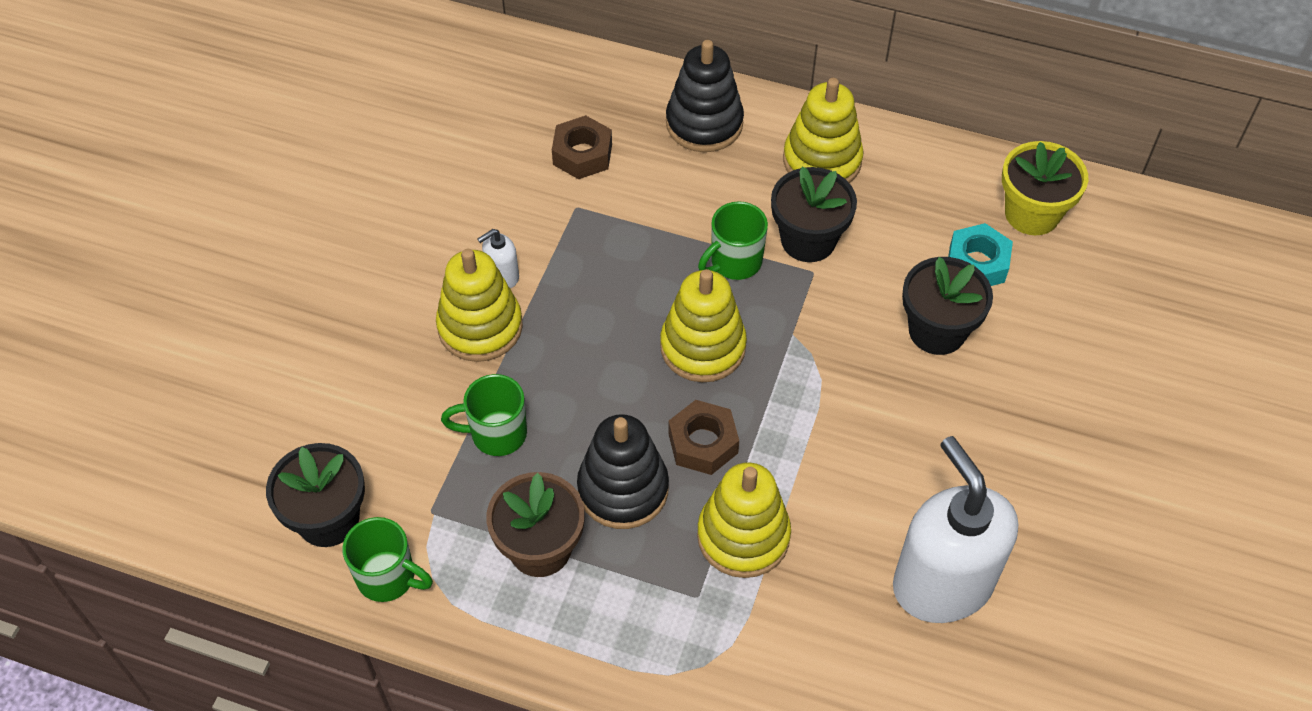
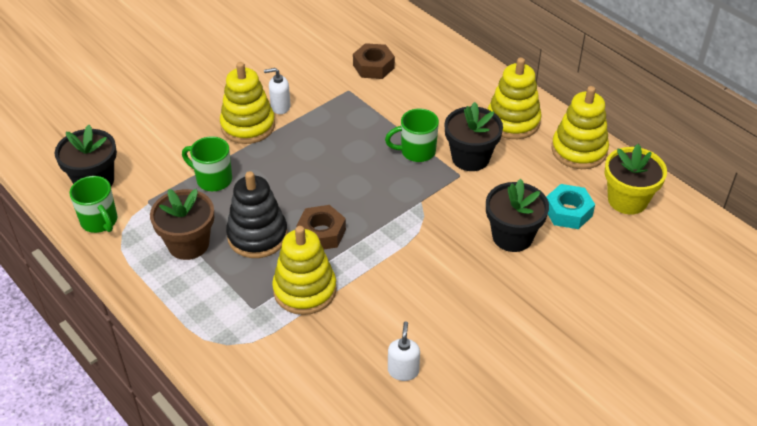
camera: 30 degrees right, 10 degrees down
(703, 347) = (362, 186): yellow stacking toy -> yellow stacking toy (579, 150)
(704, 123) = (456, 77): black stacking toy -> none
(942, 583) = (403, 371): white soap dispenser -> white soap dispenser, size x0.41

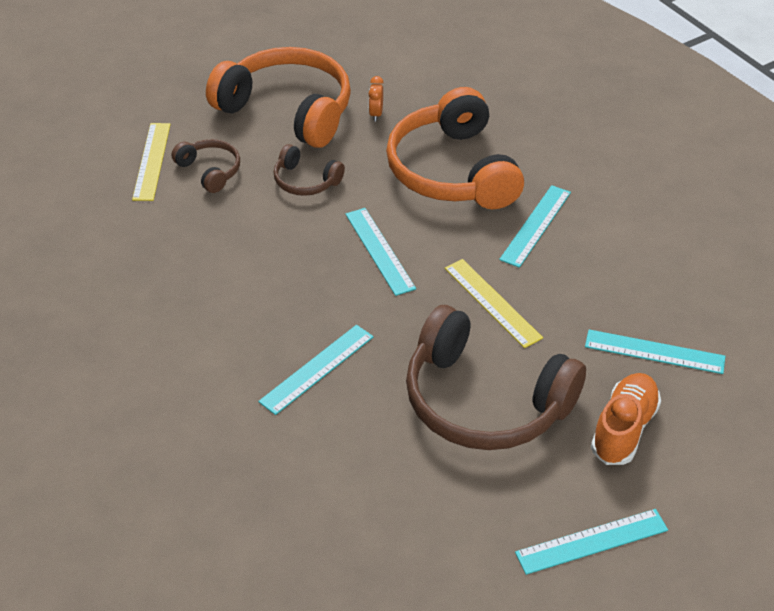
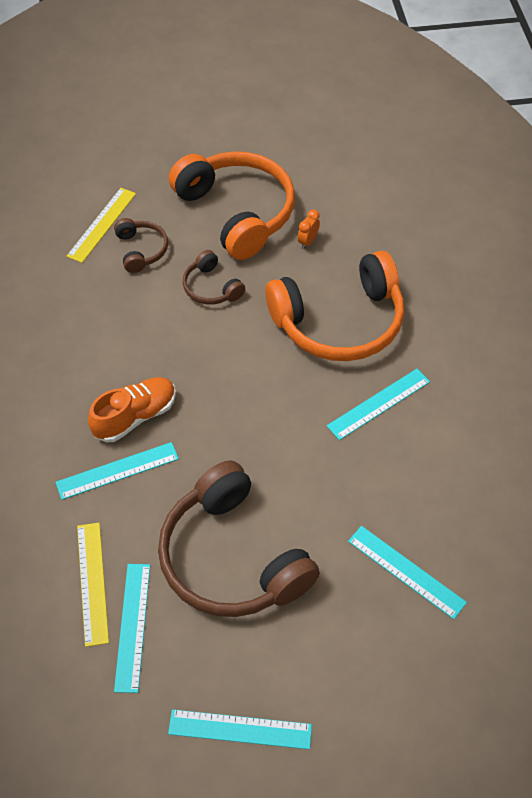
camera: 25 degrees right, 10 degrees up
(379, 250) = (232, 378): turquoise ruler -> turquoise ruler (133, 626)
(452, 171) = (339, 322): orange headphones -> orange headphones turned 120 degrees counterclockwise
(492, 302) = (295, 465): yellow ruler -> yellow ruler (92, 582)
(624, 429) = (332, 635): orange shoe -> orange shoe (135, 417)

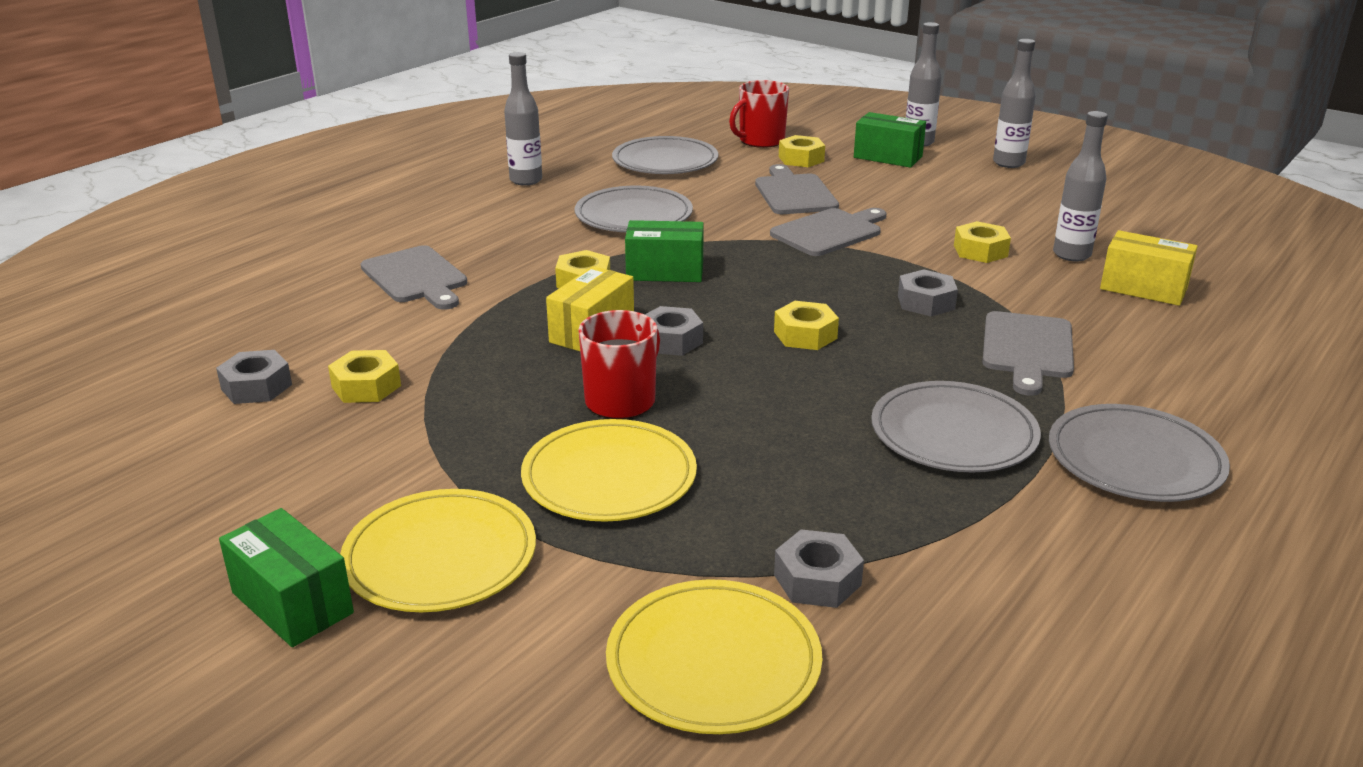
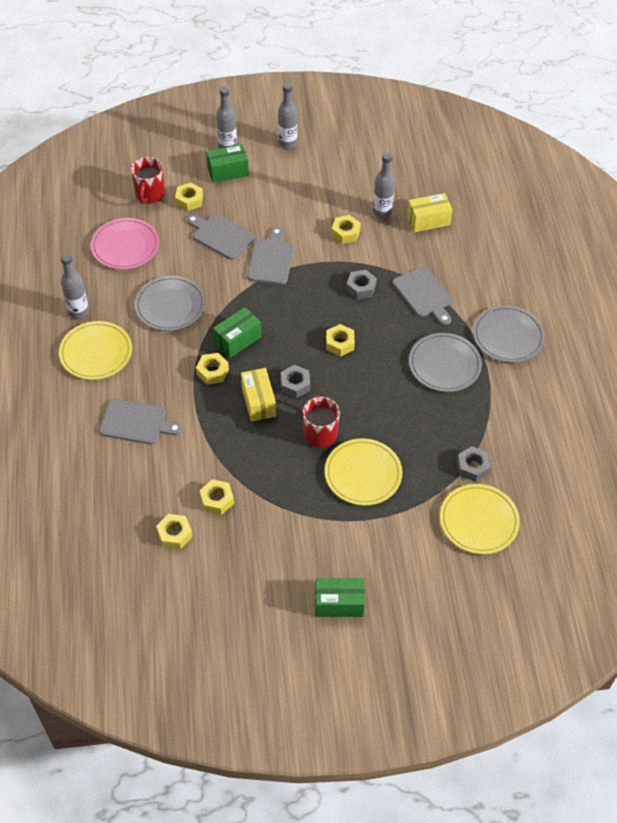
camera: 45 degrees left, 25 degrees up
(256, 387) = (174, 534): grey nut -> yellow nut
(440, 556) = (356, 550): yellow plate -> yellow plate (96, 352)
(665, 161) = (125, 246): grey plate -> pink plate

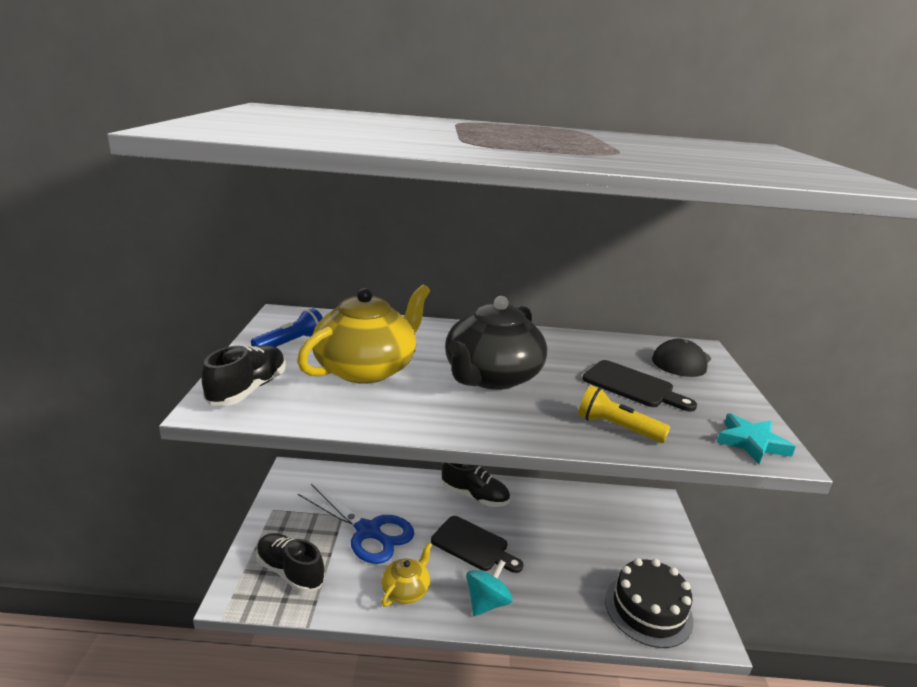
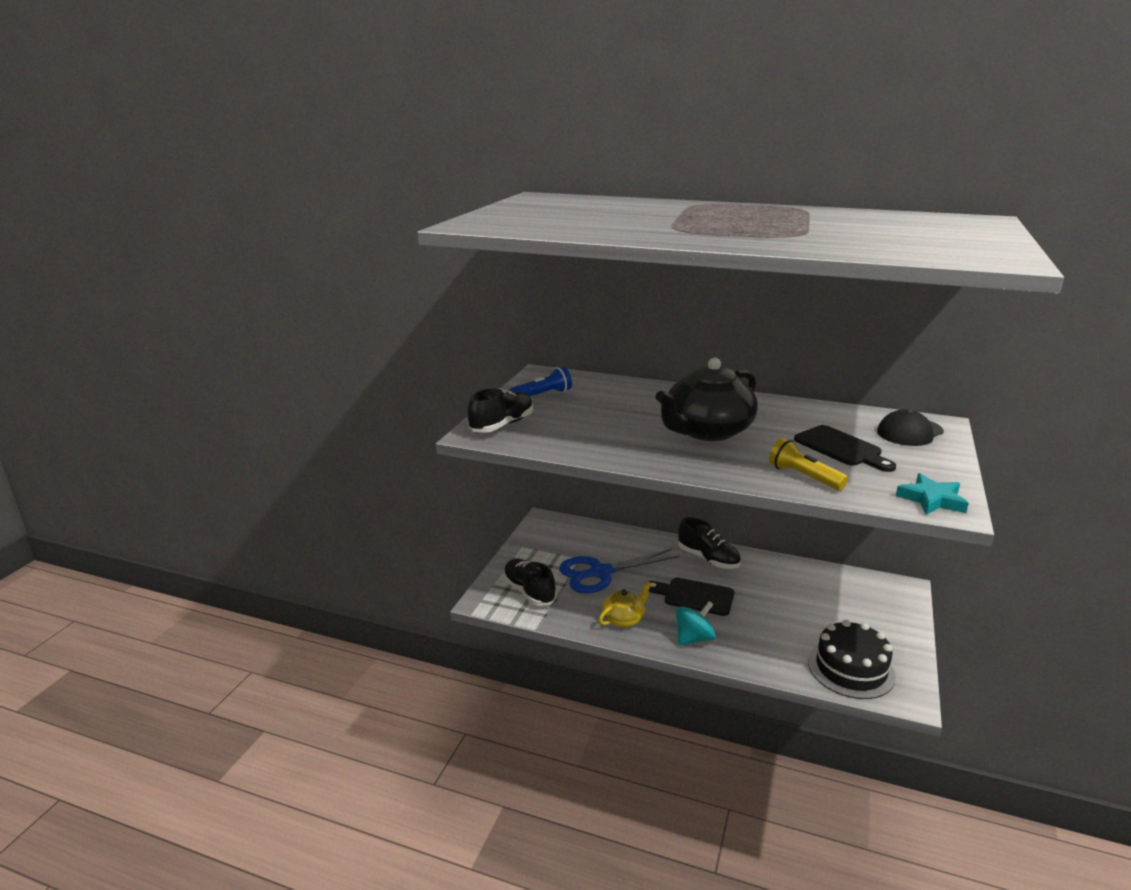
camera: 20 degrees right, 0 degrees up
(366, 368) = (599, 417): yellow teapot -> none
(368, 531) = (601, 573): blue scissors -> blue scissors turned 105 degrees clockwise
(473, 545) = (694, 596): black cutting board -> black cutting board turned 150 degrees clockwise

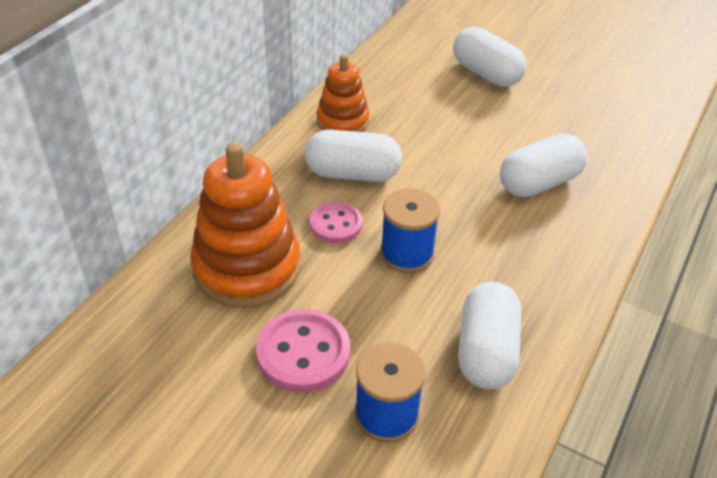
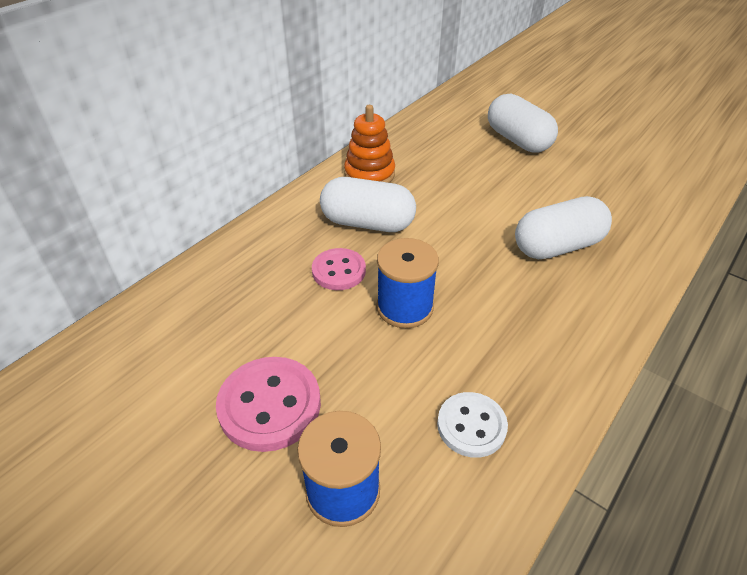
camera: 10 degrees right, 0 degrees up
(247, 268) = (238, 307): orange stacking toy -> none
(486, 351) = (471, 426): white capsule -> white button

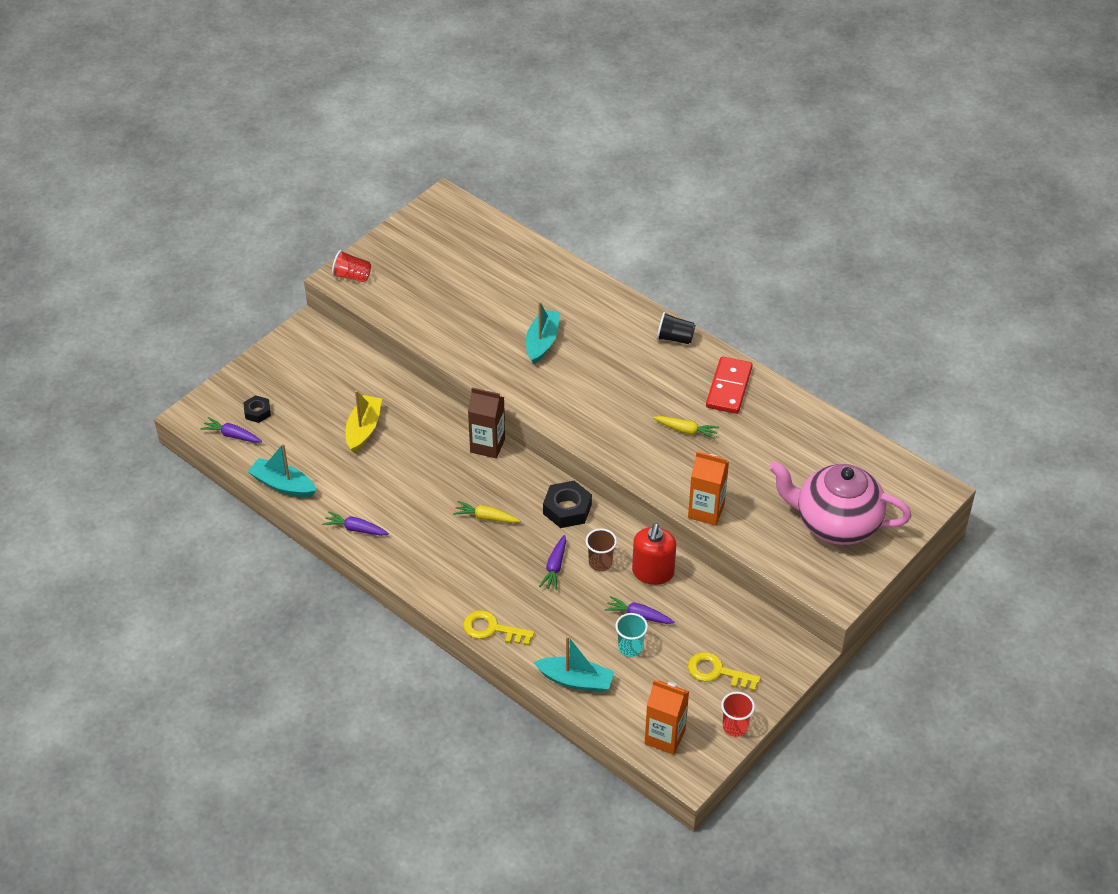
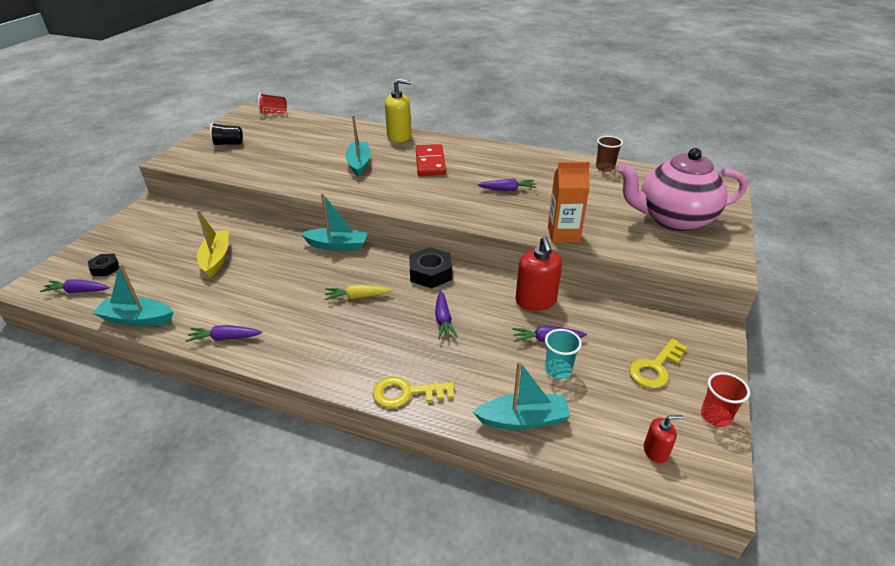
camera: 20 degrees left, 10 degrees down
(352, 276) = (183, 157): red cup -> red cup (273, 113)
(487, 445) = (337, 245): brown carton -> turquoise boat
(600, 563) = (484, 305): brown cup -> brown cup (605, 168)
(607, 303) = (399, 136): none -> yellow soap dispenser
(665, 737) = (655, 451): orange carton -> red soap dispenser
(674, 338) = (461, 144): black cup -> black cup (228, 144)
(686, 430) = (508, 190): yellow carrot -> purple carrot
(717, 672) = (655, 368): yellow key -> yellow key turned 45 degrees counterclockwise
(728, 387) = (521, 161): red domino -> red domino (430, 162)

## Description of the task
In the data above, find the line with "(473, 545) = (694, 596): black" and the line with "(487, 445) = (337, 245): brown". Please copy exactly those two lines and every line between them, but not the pictures.

## Task response
(473, 545) = (694, 596): black cutting board -> black cutting board turned 150 degrees clockwise

camera: 10 degrees right, 0 degrees up
(247, 268) = (238, 307): orange stacking toy -> none
(486, 351) = (471, 426): white capsule -> white button

camera: 20 degrees left, 10 degrees down
(352, 276) = (183, 157): red cup -> red cup (273, 113)
(487, 445) = (337, 245): brown carton -> turquoise boat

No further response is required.